*What the task asks*
Reprint all of the data below exactly as shown and skip every image.

*Information shown*
------------

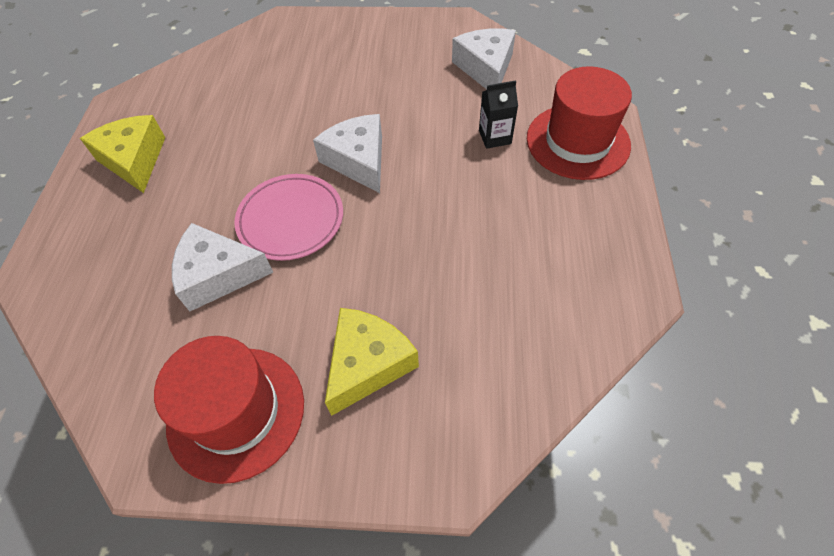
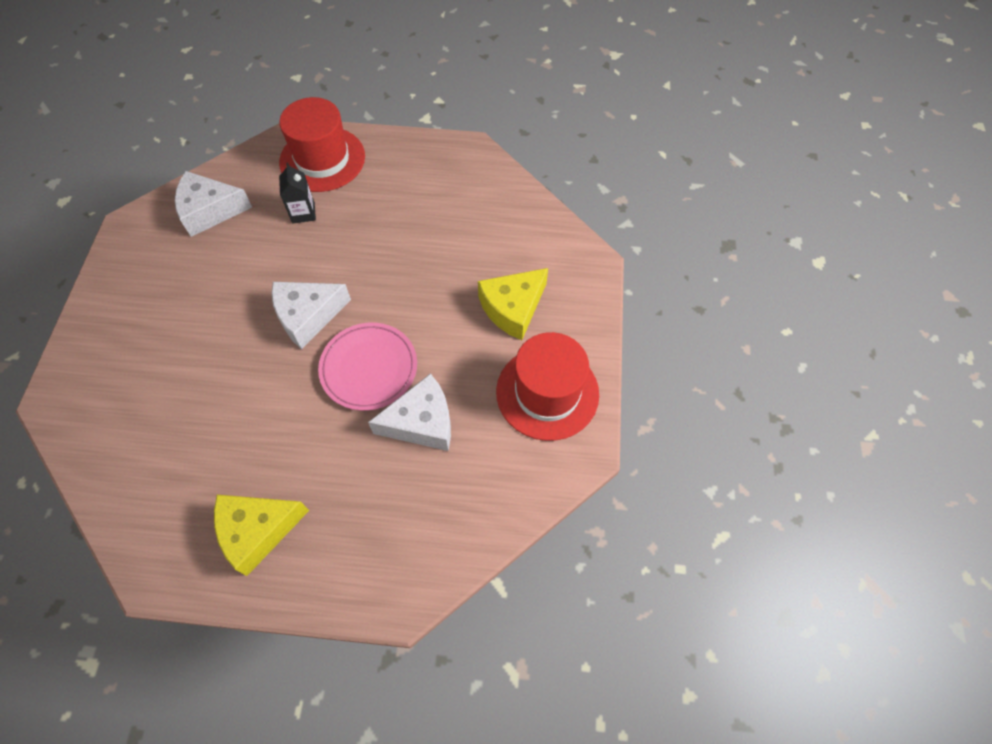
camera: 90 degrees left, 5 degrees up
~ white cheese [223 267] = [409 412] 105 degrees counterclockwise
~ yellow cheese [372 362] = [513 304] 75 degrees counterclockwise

------------

*Answer box*
camera: 90 degrees left, 5 degrees up
~ white cheese [223 267] = [409 412] 105 degrees counterclockwise
~ yellow cheese [372 362] = [513 304] 75 degrees counterclockwise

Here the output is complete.